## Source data
%%

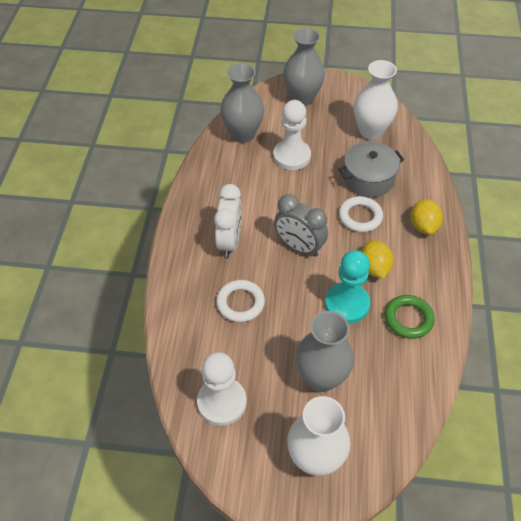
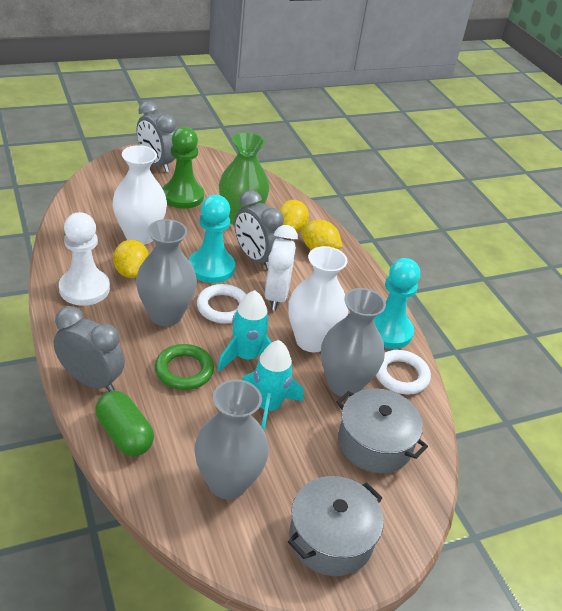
green capsule: 0 -> 1
green pawn: 0 -> 1
green vase: 0 -> 1
grey clock: 1 -> 3
grey pot: 1 -> 2
turquoise pawn: 1 -> 2
turquoise rocket: 0 -> 2
white pawn: 2 -> 1
yellow lemon: 2 -> 3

%%

## Task
Find every line in the records above that contains the word "pawn", and copy each one.

## Problem solution
green pawn: 0 -> 1
turquoise pawn: 1 -> 2
white pawn: 2 -> 1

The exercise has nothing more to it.